WHAT NEEDS TO BE DONE :: Everything from the line containing "V3: AC 1V (AGND, SIG2)" through the last line of the listing below should be returned exactly, except for pictures.

DATA FOR THIS TASK ::
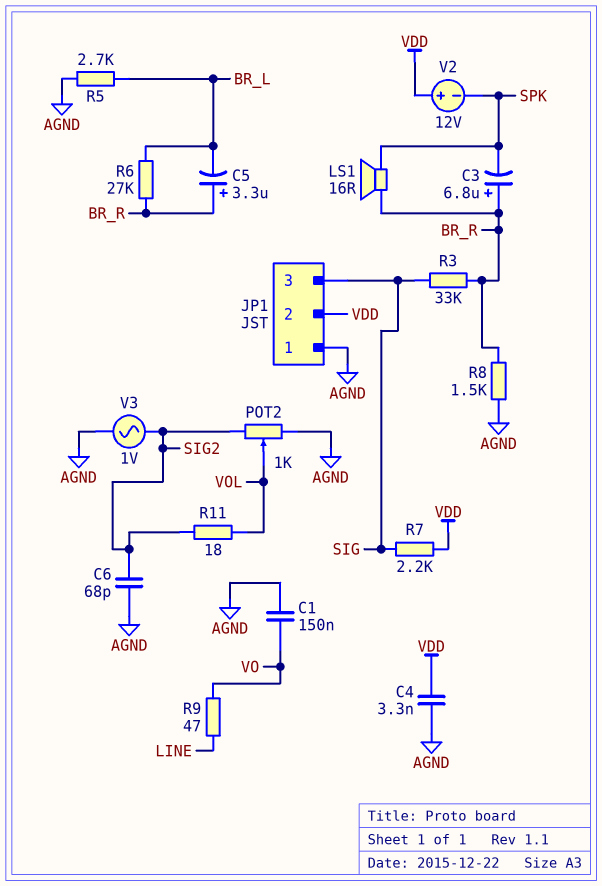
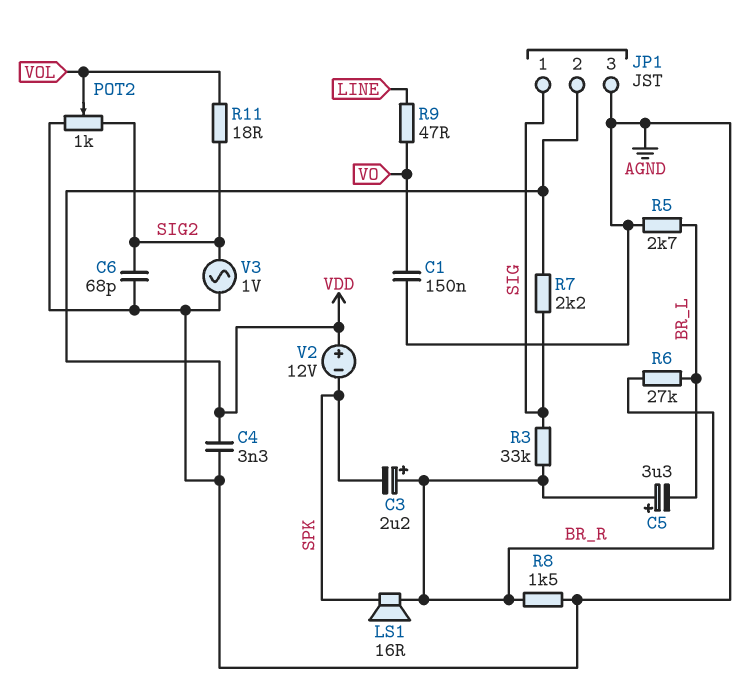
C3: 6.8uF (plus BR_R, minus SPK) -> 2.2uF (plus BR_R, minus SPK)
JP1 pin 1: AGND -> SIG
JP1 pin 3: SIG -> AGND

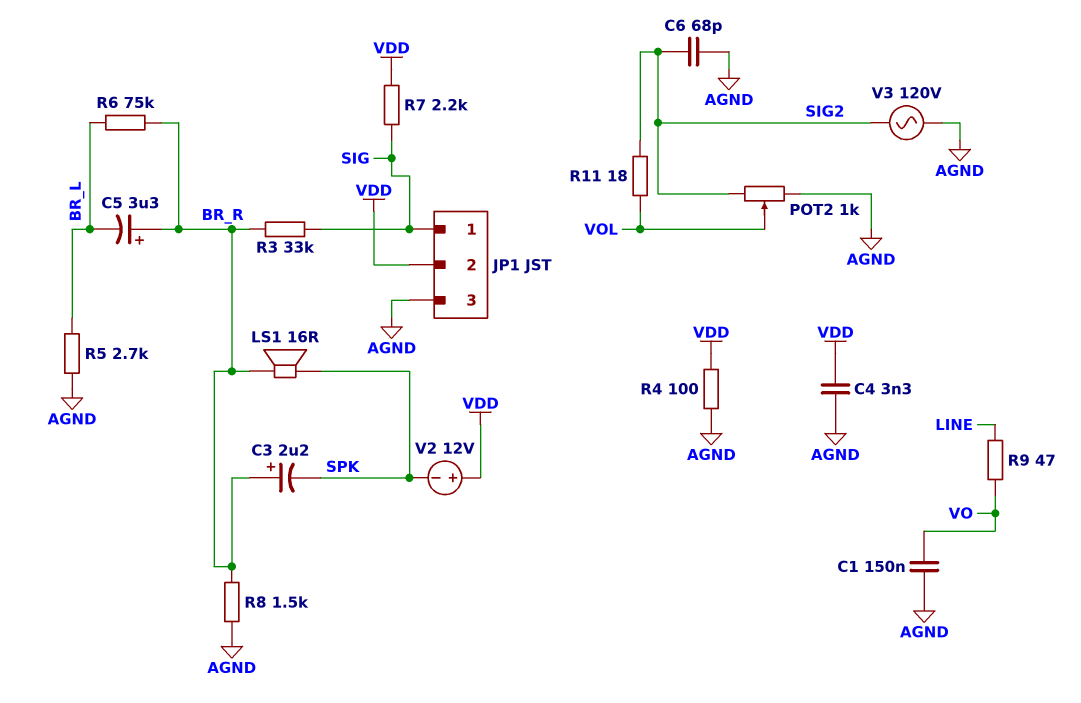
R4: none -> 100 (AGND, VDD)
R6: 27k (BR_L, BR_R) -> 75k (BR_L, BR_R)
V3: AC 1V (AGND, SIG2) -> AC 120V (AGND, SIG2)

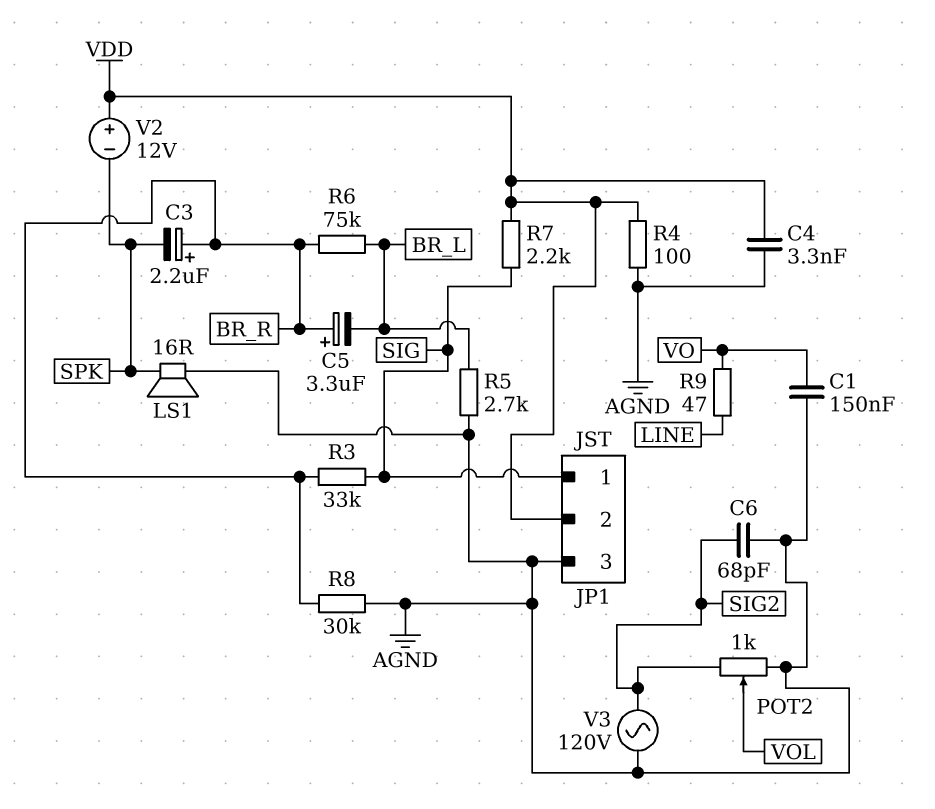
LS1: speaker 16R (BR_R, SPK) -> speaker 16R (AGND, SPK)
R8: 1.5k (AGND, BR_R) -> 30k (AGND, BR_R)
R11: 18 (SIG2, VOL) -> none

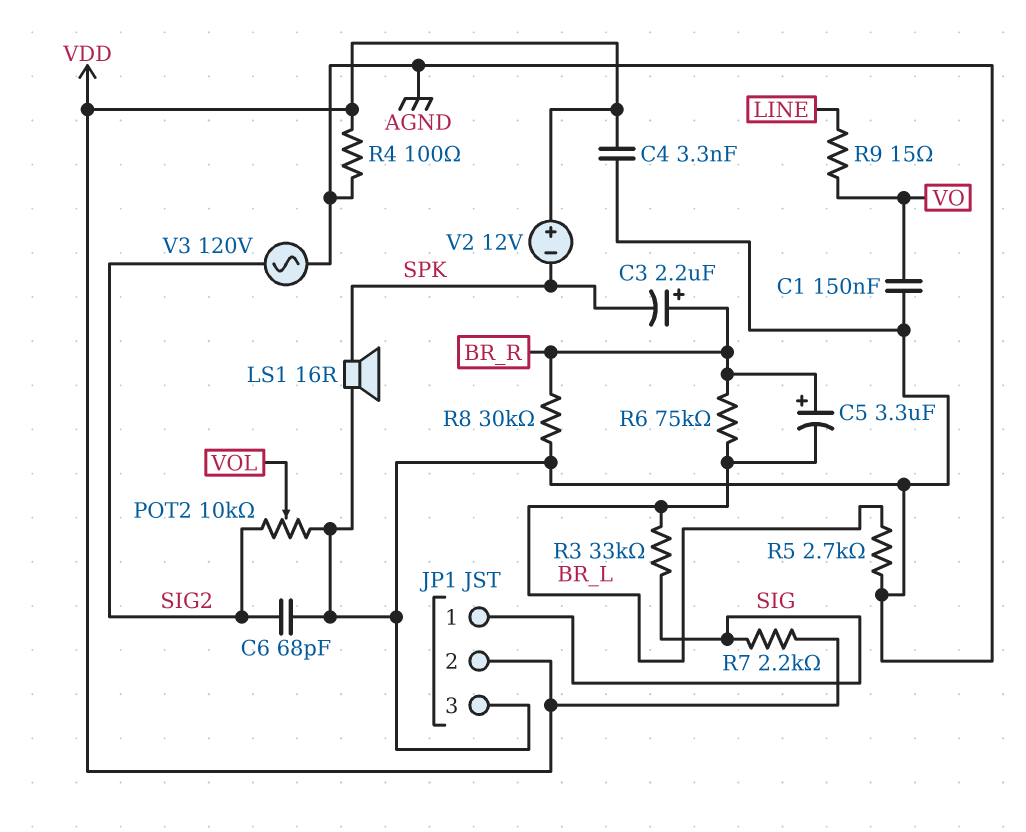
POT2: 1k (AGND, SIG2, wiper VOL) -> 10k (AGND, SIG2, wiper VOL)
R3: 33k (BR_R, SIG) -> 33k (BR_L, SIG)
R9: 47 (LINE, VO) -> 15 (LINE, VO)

ANSWER TO THE EXERCISE ::
V3: AC 1V (AGND, SIG2) -> AC 120V (AGND, SIG2)

LS1: speaker 16R (BR_R, SPK) -> speaker 16R (AGND, SPK)
R8: 1.5k (AGND, BR_R) -> 30k (AGND, BR_R)
R11: 18 (SIG2, VOL) -> none

POT2: 1k (AGND, SIG2, wiper VOL) -> 10k (AGND, SIG2, wiper VOL)
R3: 33k (BR_R, SIG) -> 33k (BR_L, SIG)
R9: 47 (LINE, VO) -> 15 (LINE, VO)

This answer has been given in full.